• [Work required] Return every line of the listing below that contains the string "from", matching case exactly.

-.-.-

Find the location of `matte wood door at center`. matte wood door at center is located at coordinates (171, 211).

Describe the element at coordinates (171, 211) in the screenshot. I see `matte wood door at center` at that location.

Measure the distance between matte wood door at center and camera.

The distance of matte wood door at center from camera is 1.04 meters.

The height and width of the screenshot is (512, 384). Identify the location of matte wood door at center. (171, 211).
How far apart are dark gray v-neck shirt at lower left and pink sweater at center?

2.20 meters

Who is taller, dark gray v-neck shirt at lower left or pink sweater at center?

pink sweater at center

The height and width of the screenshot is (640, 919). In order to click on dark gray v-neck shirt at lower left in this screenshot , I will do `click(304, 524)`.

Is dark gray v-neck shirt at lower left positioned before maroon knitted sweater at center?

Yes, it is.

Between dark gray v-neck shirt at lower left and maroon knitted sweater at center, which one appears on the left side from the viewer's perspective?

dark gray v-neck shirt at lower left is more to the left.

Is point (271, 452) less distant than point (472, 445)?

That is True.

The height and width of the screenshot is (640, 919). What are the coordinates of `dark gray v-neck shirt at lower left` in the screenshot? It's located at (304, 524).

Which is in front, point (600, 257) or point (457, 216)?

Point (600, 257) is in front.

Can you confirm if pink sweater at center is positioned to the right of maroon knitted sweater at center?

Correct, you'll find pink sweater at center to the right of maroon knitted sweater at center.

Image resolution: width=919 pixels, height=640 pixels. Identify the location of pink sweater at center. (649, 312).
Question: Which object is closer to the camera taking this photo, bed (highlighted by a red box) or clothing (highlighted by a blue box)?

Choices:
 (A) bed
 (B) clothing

-.-.-

• [Completed task]
The distance of matte wood door at center from camera is 1.04 meters.
Between dark gray v-neck shirt at lower left and maroon knitted sweater at center, which one appears on the left side from the viewer's perspective?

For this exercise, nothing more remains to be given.